__THE TASK__
Every line from the one containing "(670, 444) = (692, 258): yellow" to the end of the listing below should be transcribed exactly, and no line outside that span should appear.

********************

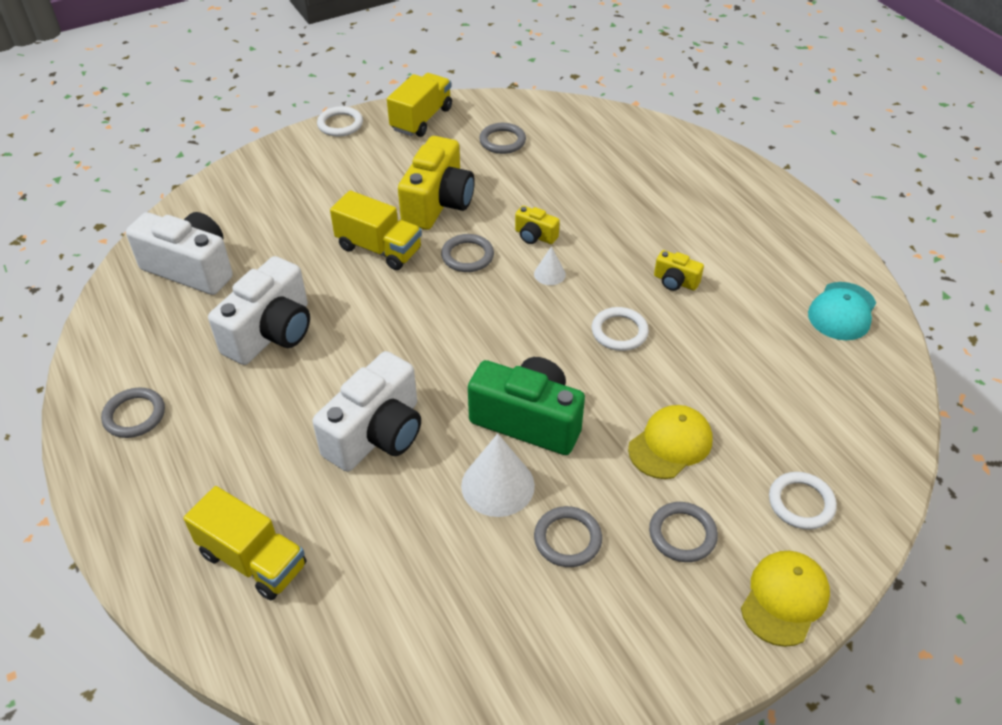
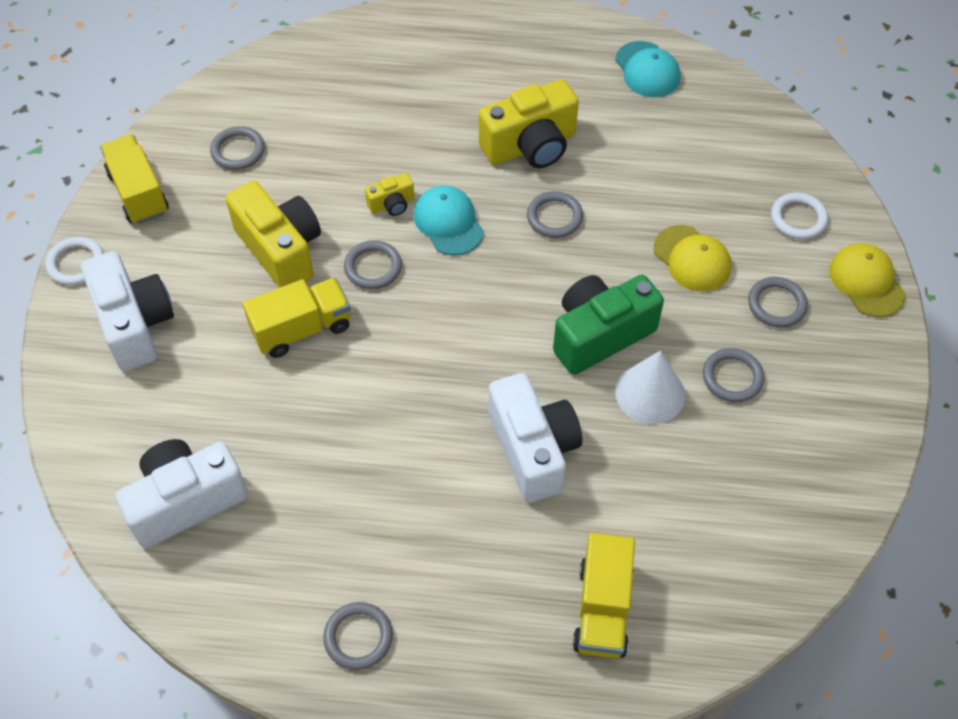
camera: 55 degrees left, 10 degrees up
(253, 560) = (602, 608): yellow truck -> yellow truck turned 120 degrees clockwise
(271, 333) = (341, 472): white camera -> white camera (135, 324)
(549, 274) = (448, 222): white cone -> turquoise cap
(619, 331) = (554, 217): white ring -> grey ring
(670, 444) = (692, 258): yellow cap -> yellow cap turned 150 degrees clockwise
(675, 282) = (530, 146): yellow camera -> yellow camera, size x2.11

********************

__ANSWER FOR THIS EXERCISE__
(670, 444) = (692, 258): yellow cap -> yellow cap turned 150 degrees clockwise
(675, 282) = (530, 146): yellow camera -> yellow camera, size x2.11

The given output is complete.